Top of Entries shown

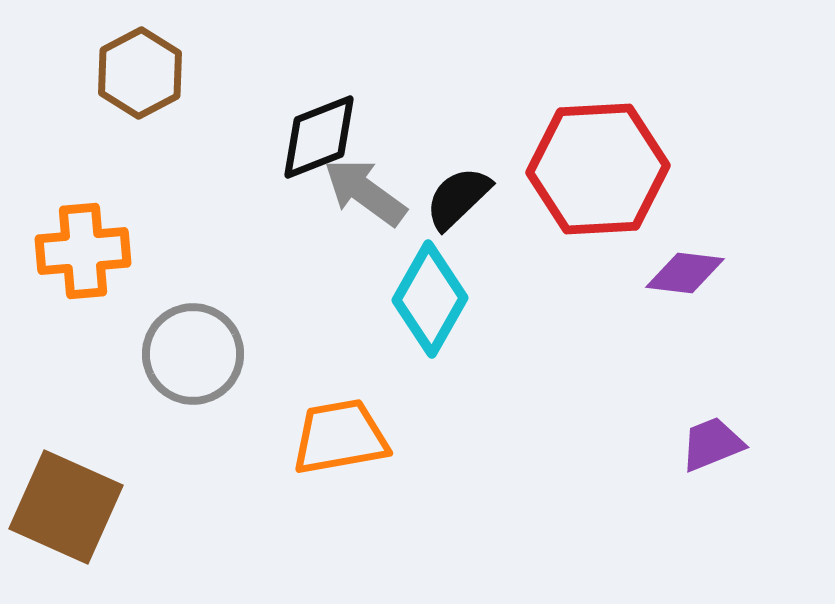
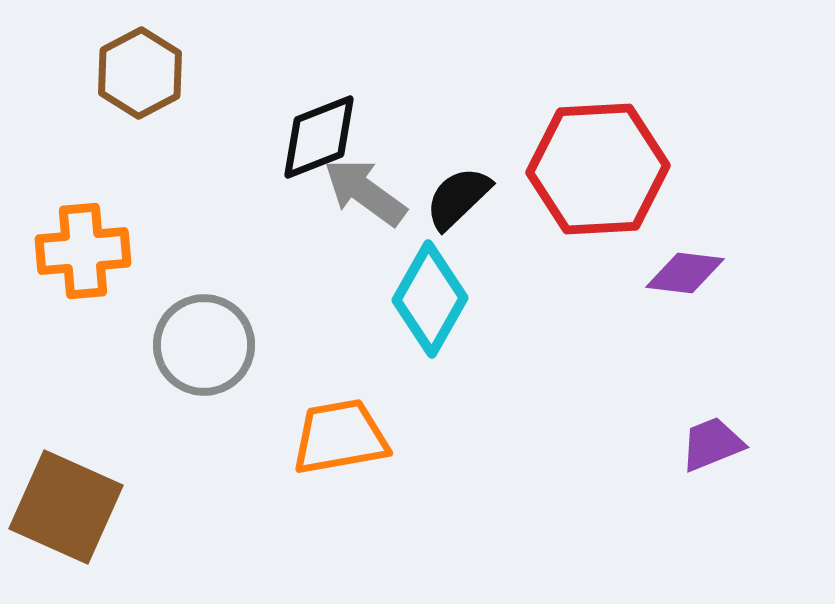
gray circle: moved 11 px right, 9 px up
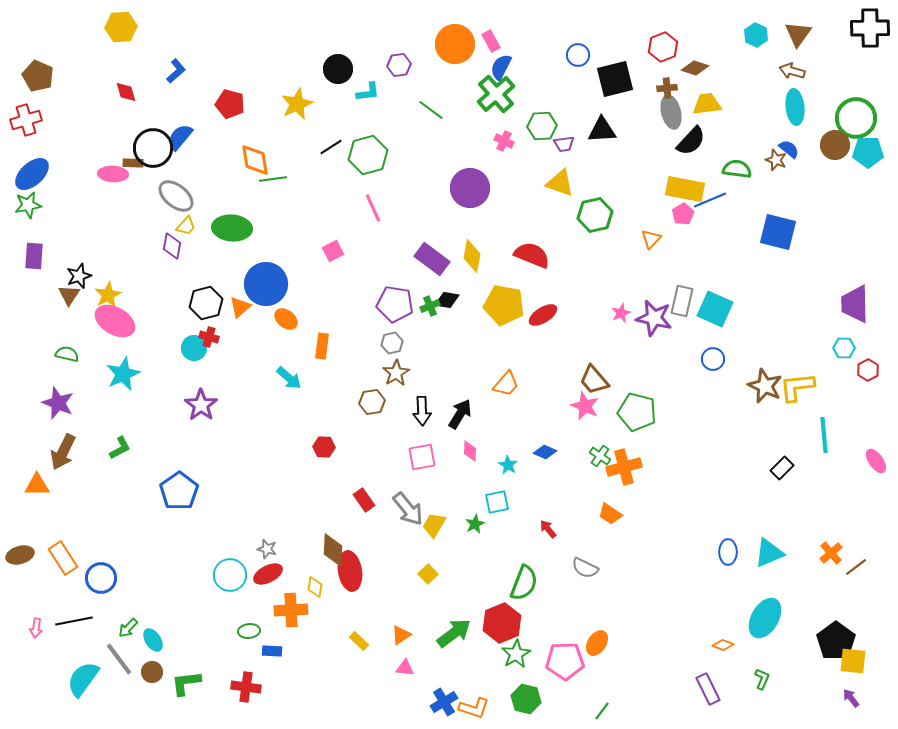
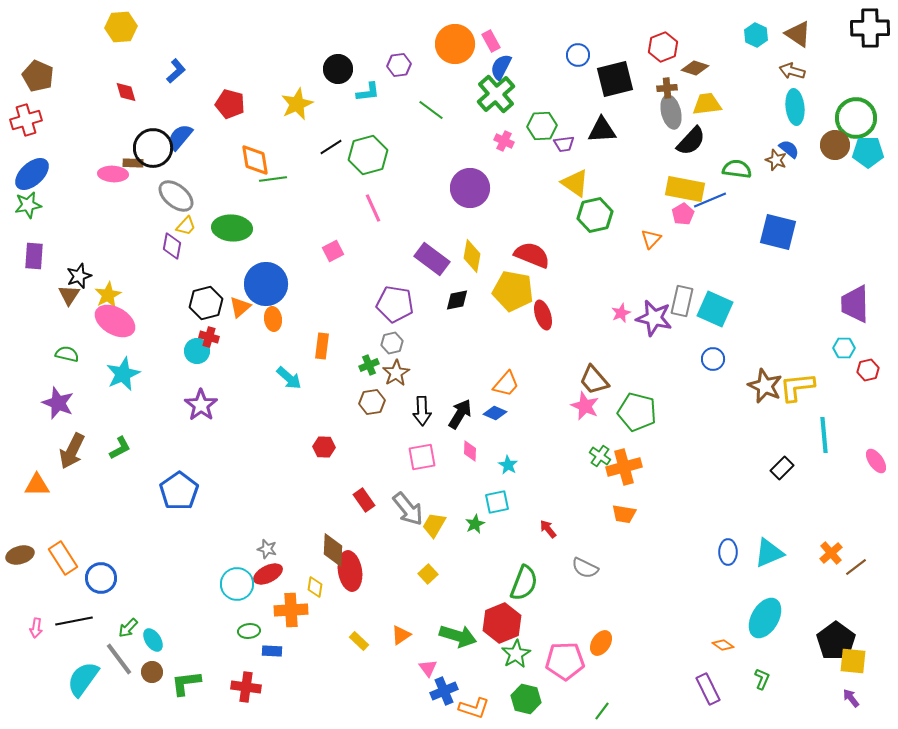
brown triangle at (798, 34): rotated 32 degrees counterclockwise
yellow triangle at (560, 183): moved 15 px right; rotated 16 degrees clockwise
black diamond at (447, 300): moved 10 px right; rotated 20 degrees counterclockwise
yellow pentagon at (504, 305): moved 9 px right, 14 px up
green cross at (430, 306): moved 61 px left, 59 px down
red ellipse at (543, 315): rotated 76 degrees counterclockwise
orange ellipse at (286, 319): moved 13 px left; rotated 45 degrees clockwise
cyan circle at (194, 348): moved 3 px right, 3 px down
red hexagon at (868, 370): rotated 15 degrees clockwise
brown arrow at (63, 452): moved 9 px right, 1 px up
blue diamond at (545, 452): moved 50 px left, 39 px up
orange trapezoid at (610, 514): moved 14 px right; rotated 25 degrees counterclockwise
cyan circle at (230, 575): moved 7 px right, 9 px down
green arrow at (454, 633): moved 4 px right, 3 px down; rotated 54 degrees clockwise
orange ellipse at (597, 643): moved 4 px right
orange diamond at (723, 645): rotated 15 degrees clockwise
pink triangle at (405, 668): moved 23 px right; rotated 48 degrees clockwise
blue cross at (444, 702): moved 11 px up; rotated 8 degrees clockwise
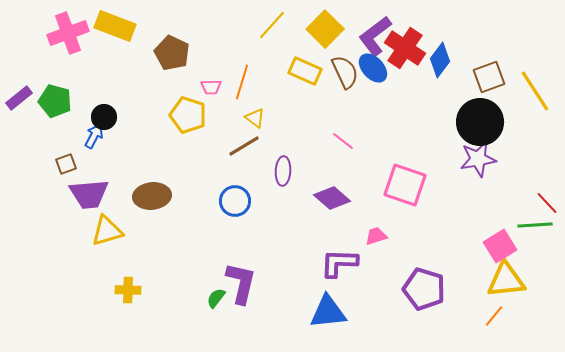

Bottom of Entries shown

Print the material above exactly as it appears, but not its pictures.

gray circle: moved 11 px right, 9 px up
brown triangle at (798, 34): rotated 32 degrees counterclockwise
yellow triangle at (560, 183): moved 15 px right; rotated 16 degrees clockwise
black diamond at (447, 300): moved 10 px right; rotated 20 degrees counterclockwise
yellow pentagon at (504, 305): moved 9 px right, 14 px up
green cross at (430, 306): moved 61 px left, 59 px down
red ellipse at (543, 315): rotated 76 degrees counterclockwise
orange ellipse at (286, 319): moved 13 px left; rotated 45 degrees clockwise
cyan circle at (194, 348): moved 3 px right, 3 px down
red hexagon at (868, 370): rotated 15 degrees clockwise
brown arrow at (63, 452): moved 9 px right, 1 px up
blue diamond at (545, 452): moved 50 px left, 39 px up
orange trapezoid at (610, 514): moved 14 px right; rotated 25 degrees counterclockwise
cyan circle at (230, 575): moved 7 px right, 9 px down
green arrow at (454, 633): moved 4 px right, 3 px down; rotated 54 degrees clockwise
orange ellipse at (597, 643): moved 4 px right
orange diamond at (723, 645): rotated 15 degrees clockwise
pink triangle at (405, 668): moved 23 px right; rotated 48 degrees clockwise
blue cross at (444, 702): moved 11 px up; rotated 8 degrees clockwise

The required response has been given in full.